**WORK TASK**. Copy exactly the lines from the one containing "LIGHT pin GND: 3V3 -> GND" through the last line of the records below, including both, and leave out any pictures.

Itemized modification records
▬▬▬▬▬▬

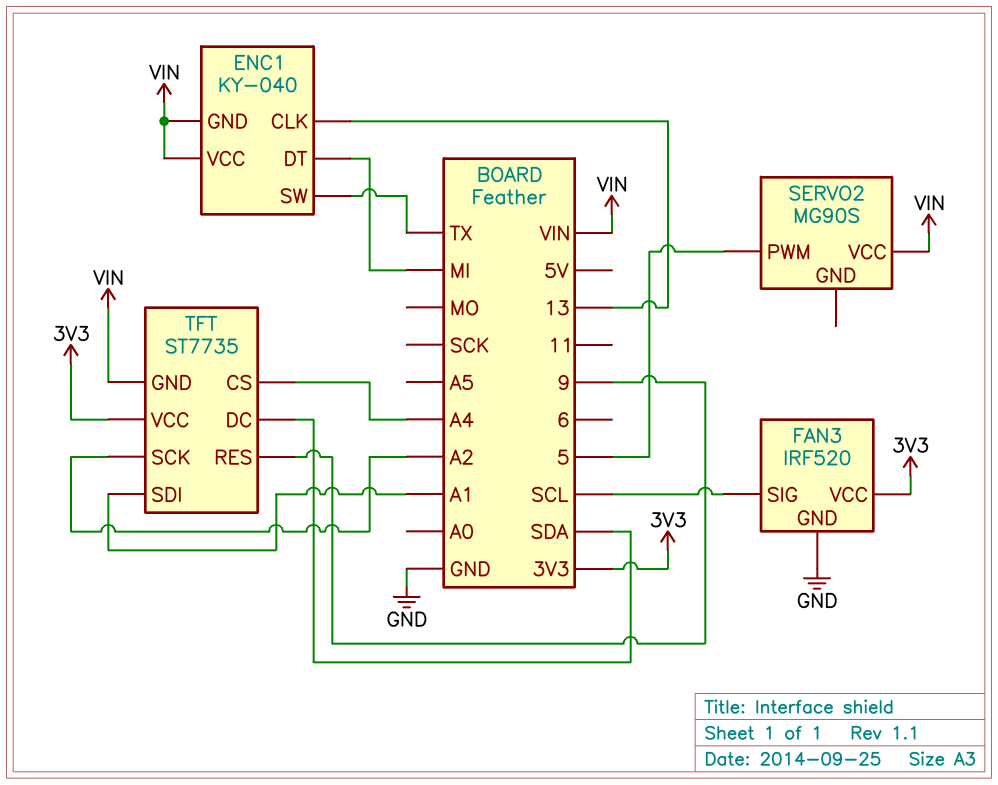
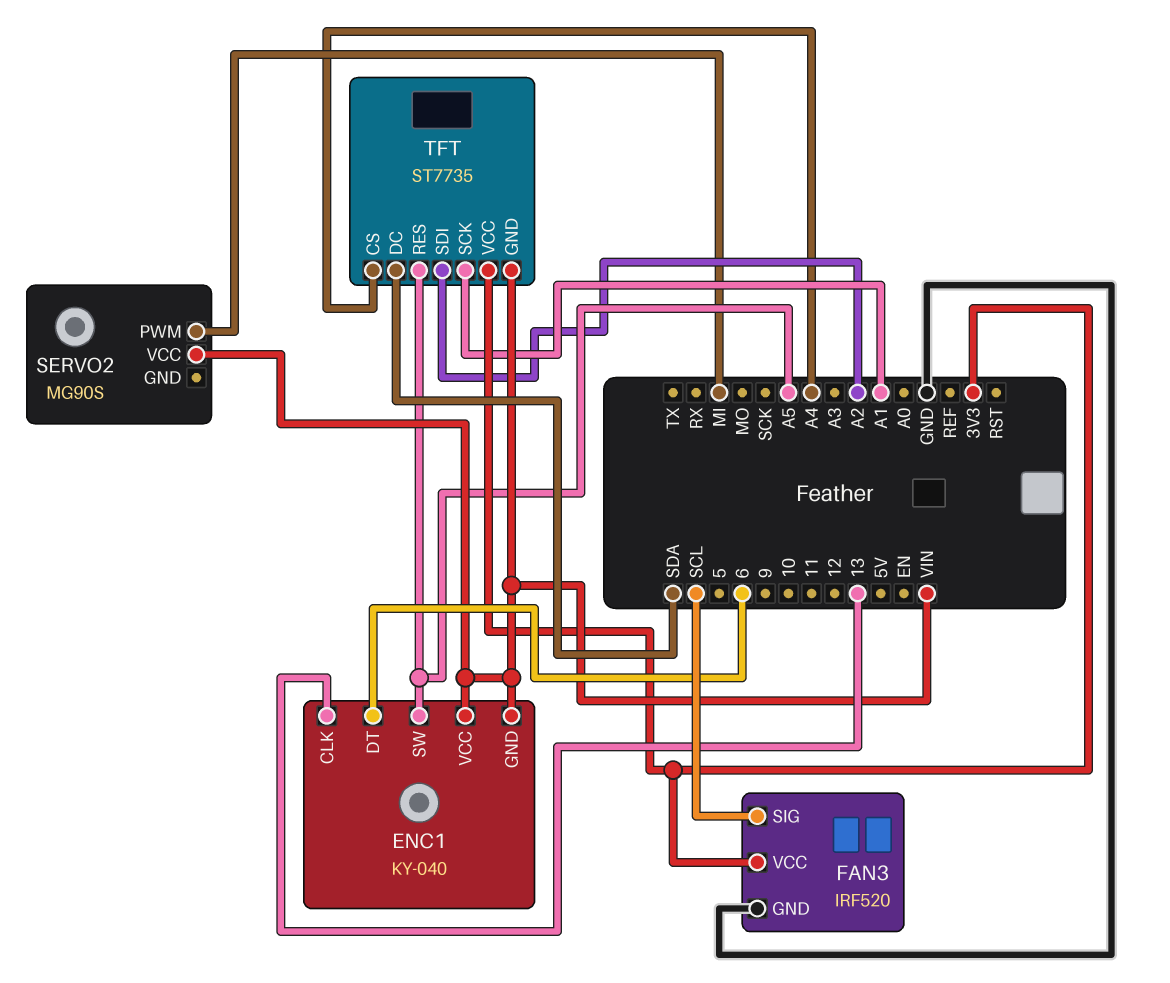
ENC1 pin DT: MI -> 6
ENC1 pin SW: TX -> A5
SERVO2 pin PWM: 5 -> MI
TFT pin RES: 9 -> A5
TFT pin SCK: A2 -> A1
TFT pin SDI: A1 -> A2

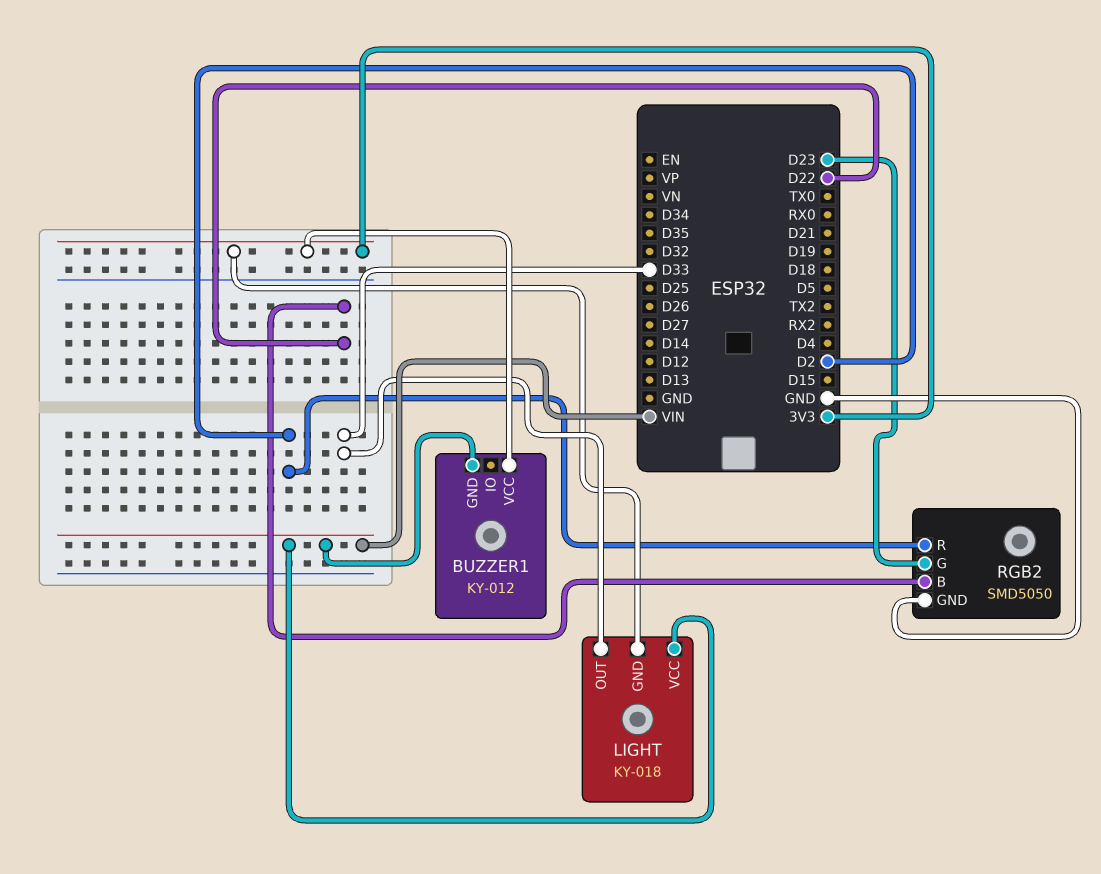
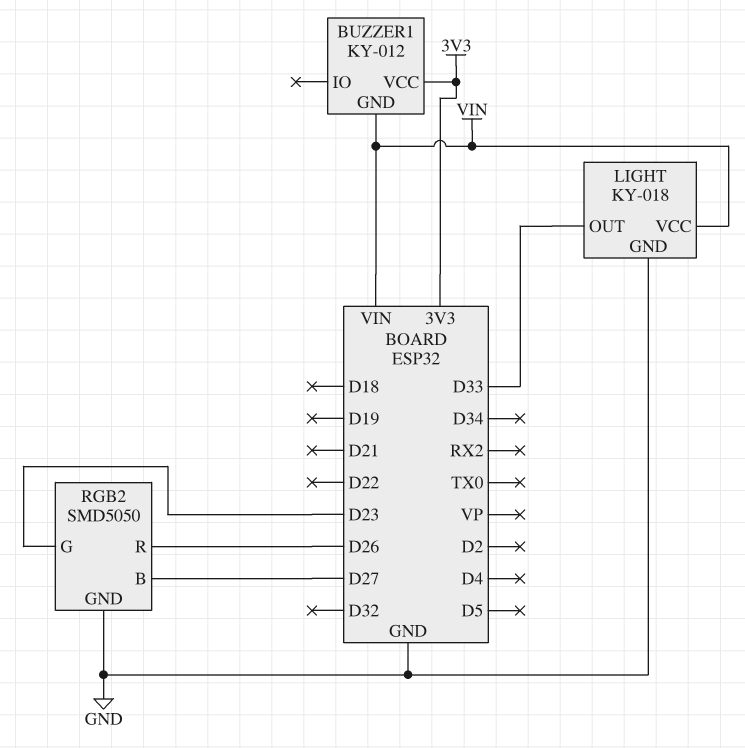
LIGHT pin GND: 3V3 -> GND
RGB2 pin B: D22 -> D27
RGB2 pin R: D2 -> D26

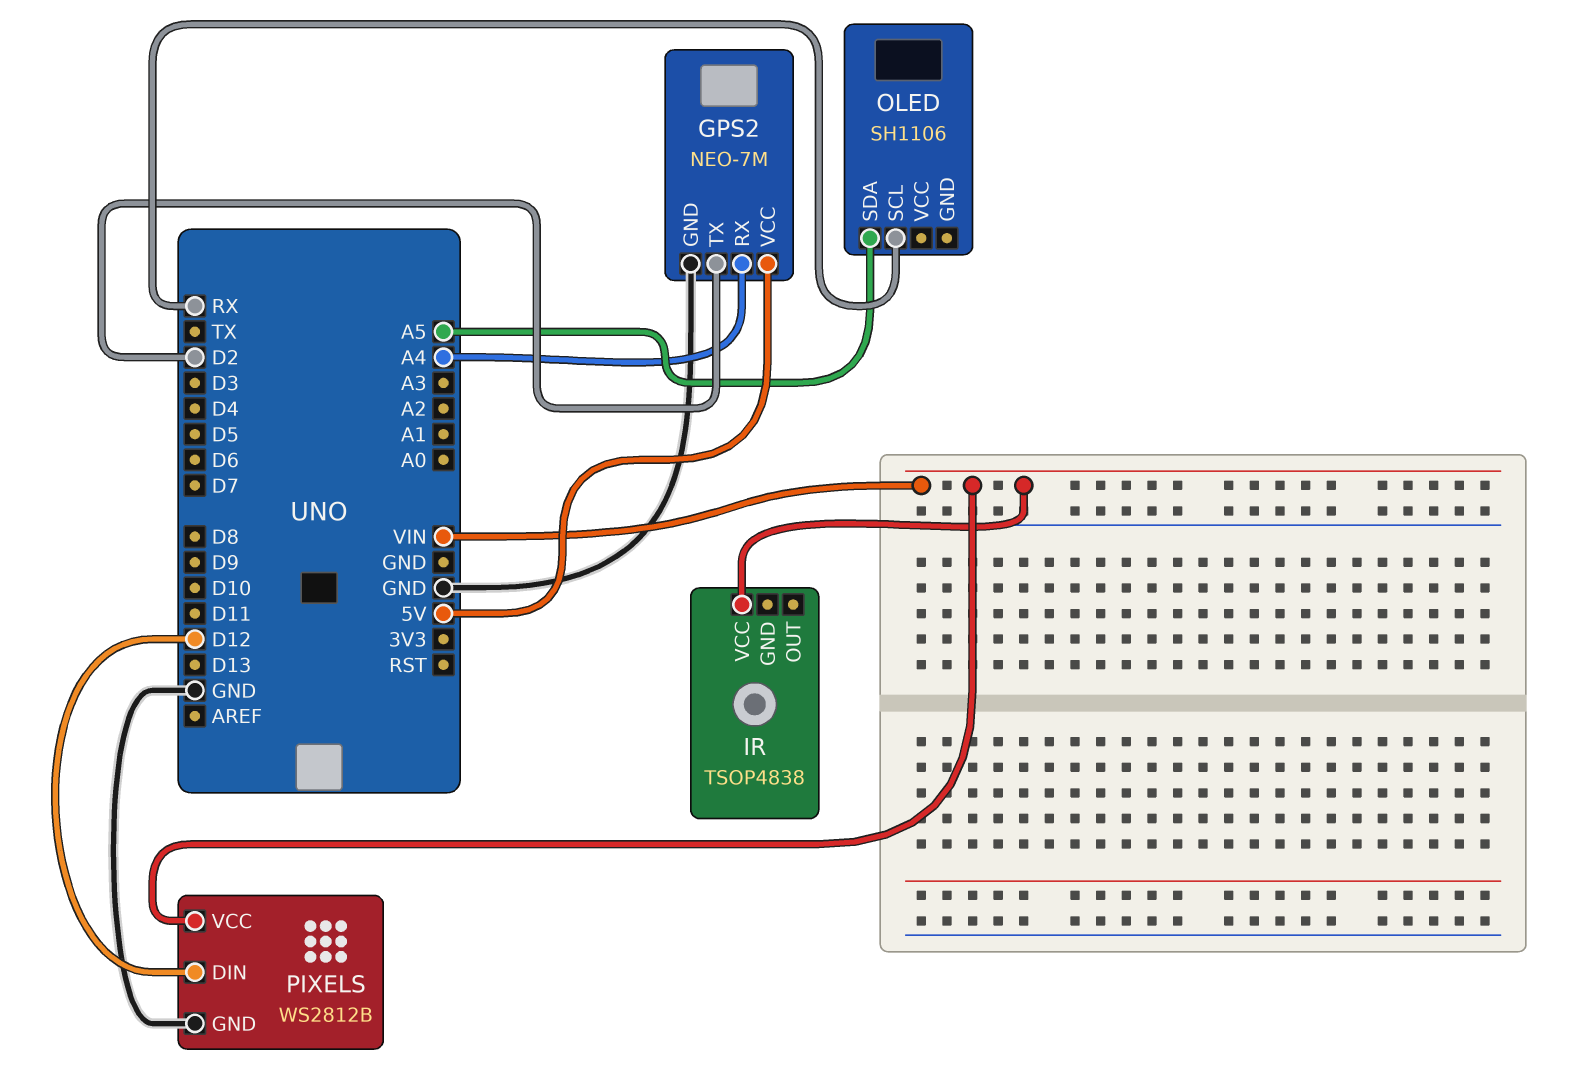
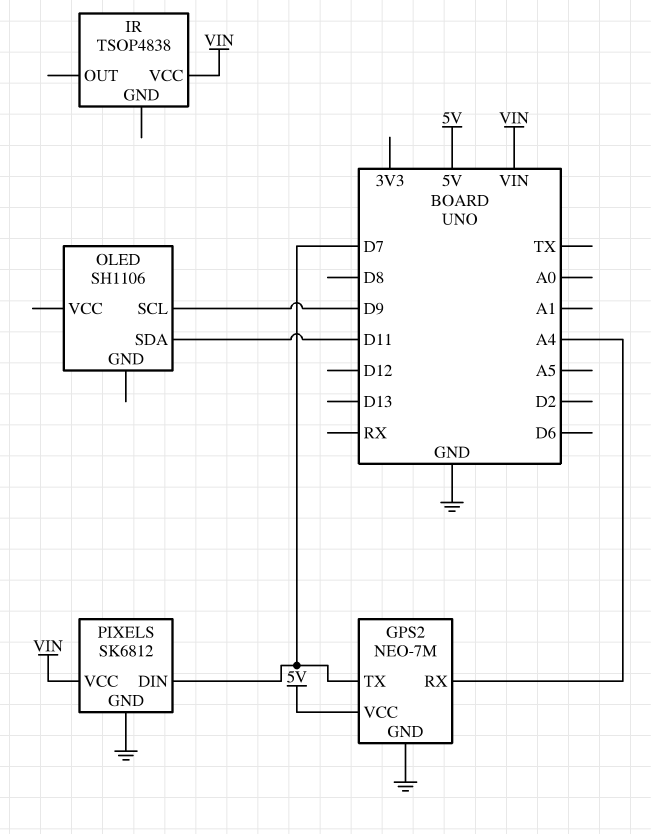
GPS2 pin TX: D2 -> D7
OLED pin SCL: RX -> D9
OLED pin SDA: A5 -> D11
PIXELS: WS2812B -> SK6812
PIXELS pin DIN: D12 -> D7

▬▬▬▬▬▬

**SOLUTION TO THE EXERCISE**.
LIGHT pin GND: 3V3 -> GND
RGB2 pin B: D22 -> D27
RGB2 pin R: D2 -> D26

GPS2 pin TX: D2 -> D7
OLED pin SCL: RX -> D9
OLED pin SDA: A5 -> D11
PIXELS: WS2812B -> SK6812
PIXELS pin DIN: D12 -> D7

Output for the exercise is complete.